=== Section Start ===

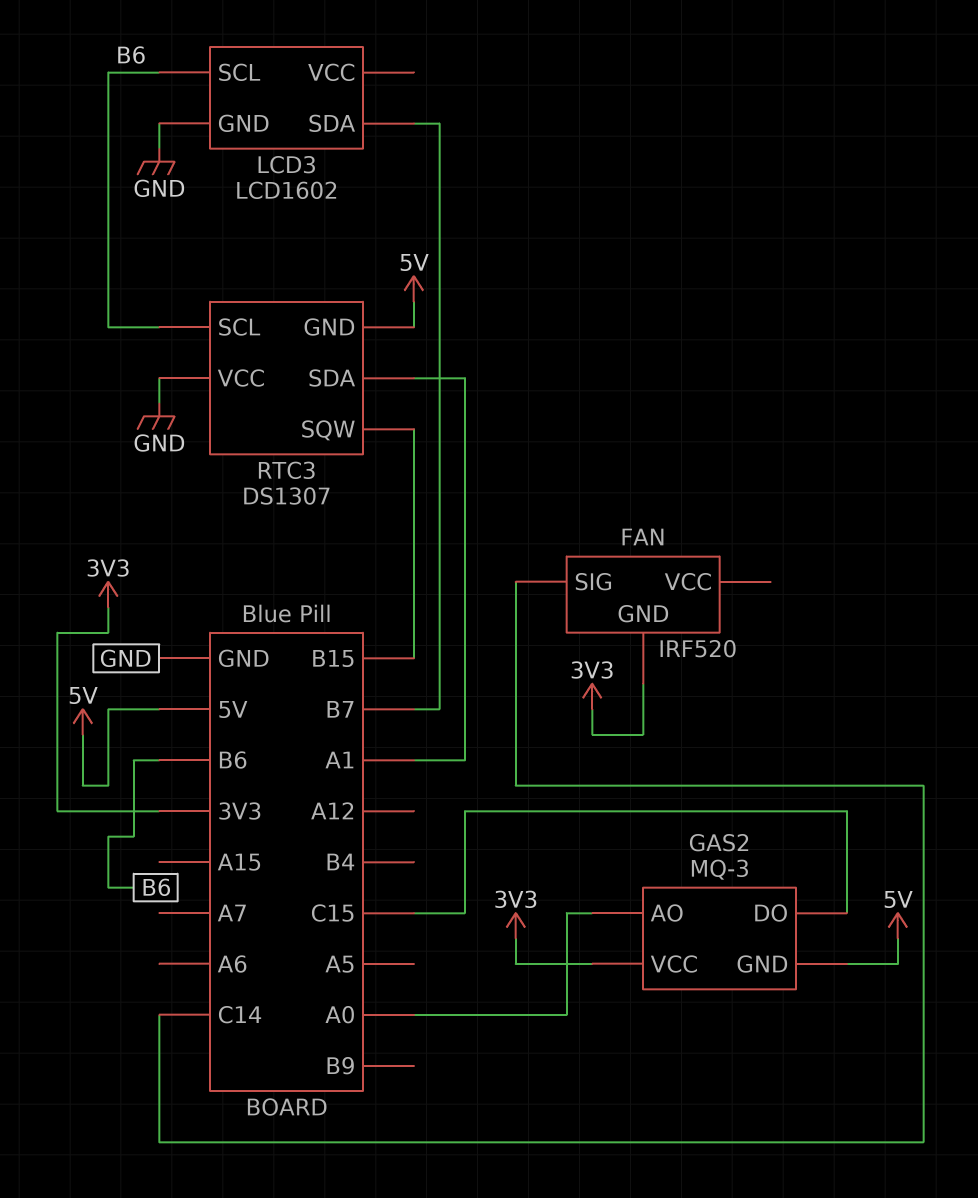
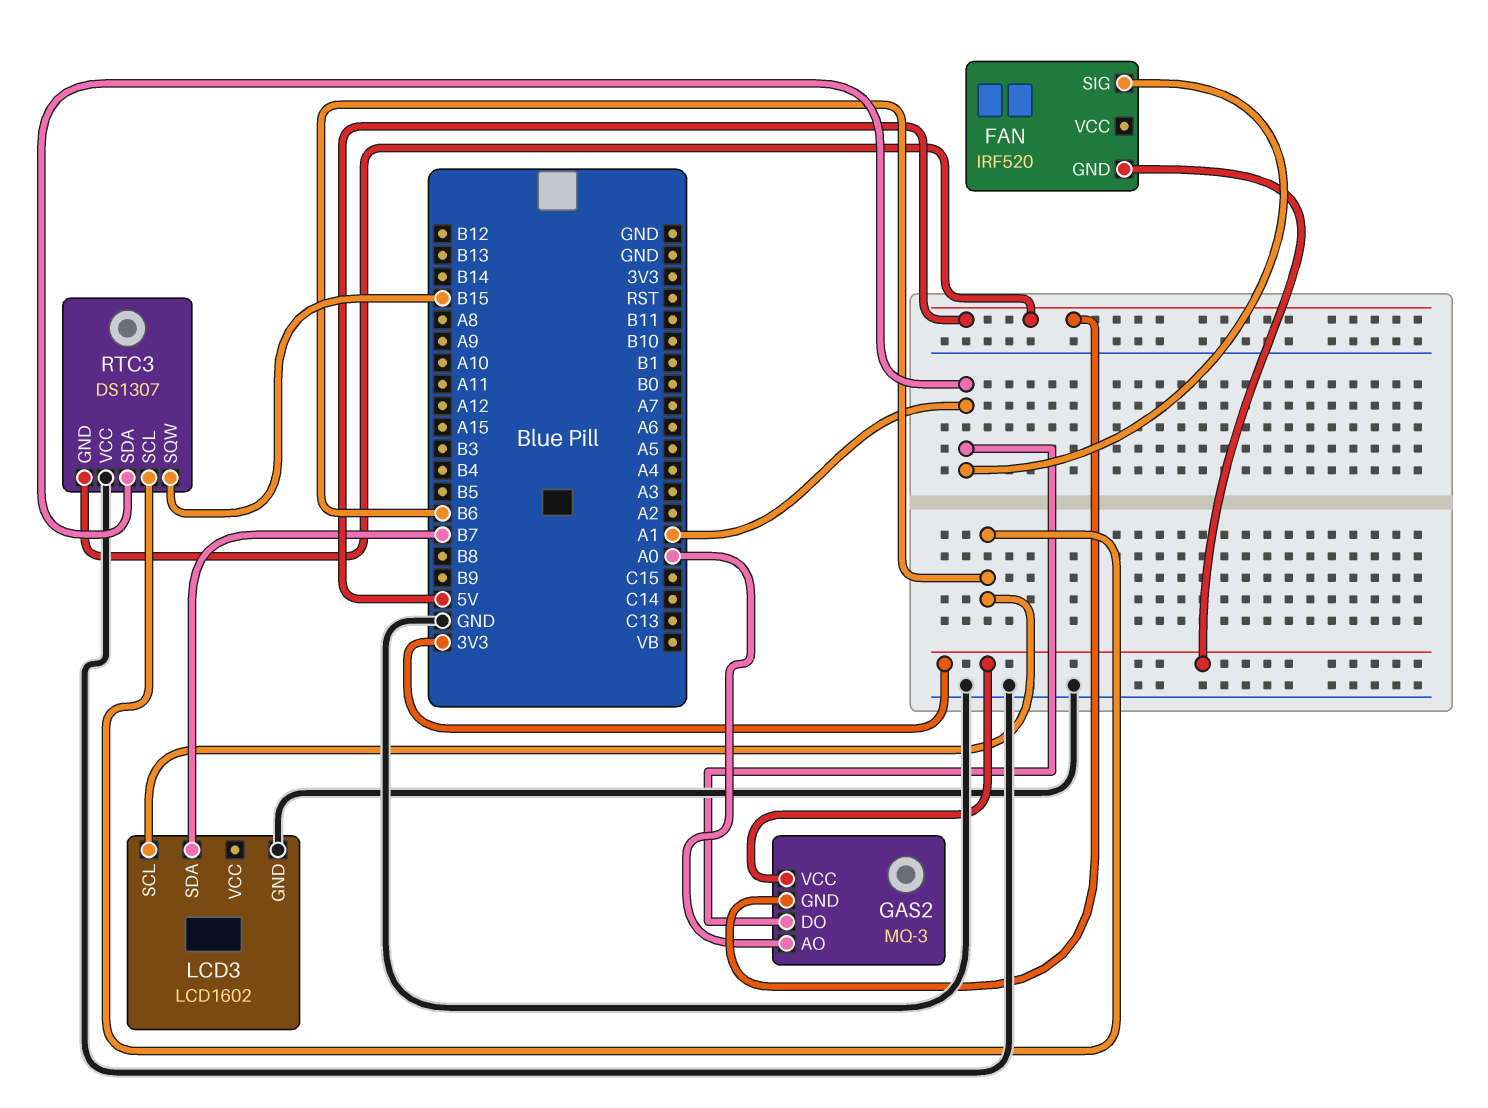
FAN pin SIG: C14 -> A1
GAS2 pin DO: C15 -> A1

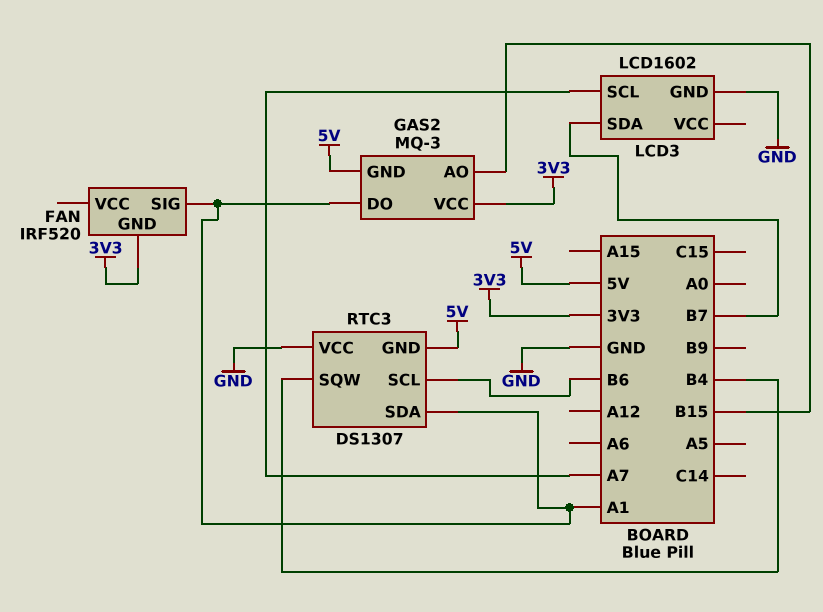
GAS2 pin AO: A0 -> B15
LCD3 pin SCL: B6 -> A7
RTC3 pin SQW: B15 -> B4

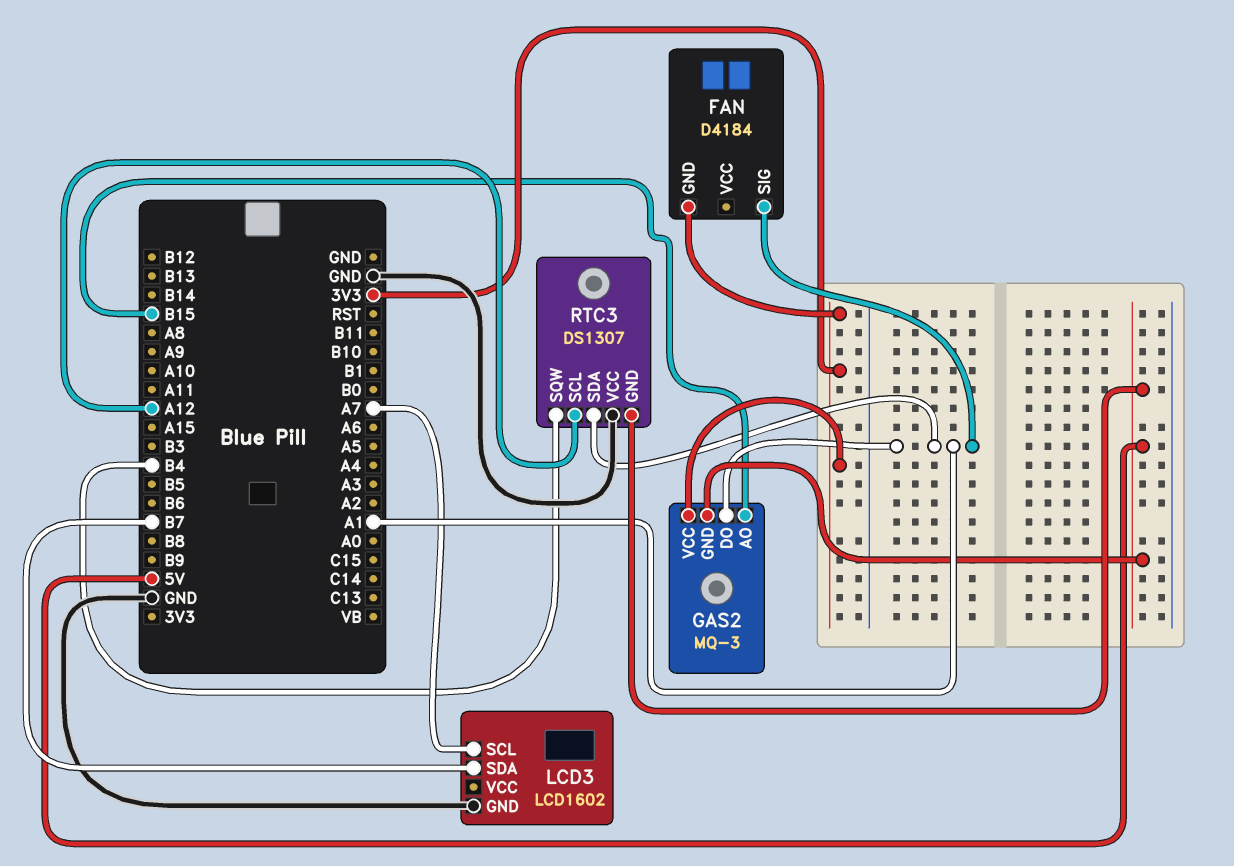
FAN: IRF520 -> D4184
RTC3 pin SCL: B6 -> A12

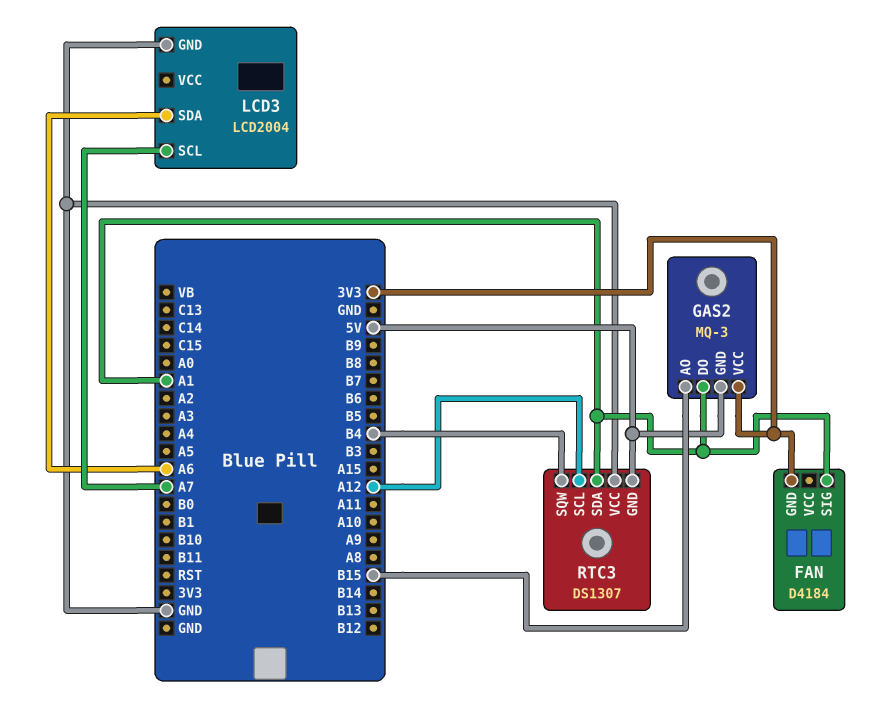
LCD3: LCD1602 -> LCD2004
LCD3 pin SDA: B7 -> A6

=== Section End ===

Pictures are to be omitted from the copy, and only the lines from the one containing "LCD3 pin SCL: B6 -> A7" through the final line of the listing above are to be written out exactly.

RESPONSE TO THE EXERCISE:
LCD3 pin SCL: B6 -> A7
RTC3 pin SQW: B15 -> B4

FAN: IRF520 -> D4184
RTC3 pin SCL: B6 -> A12

LCD3: LCD1602 -> LCD2004
LCD3 pin SDA: B7 -> A6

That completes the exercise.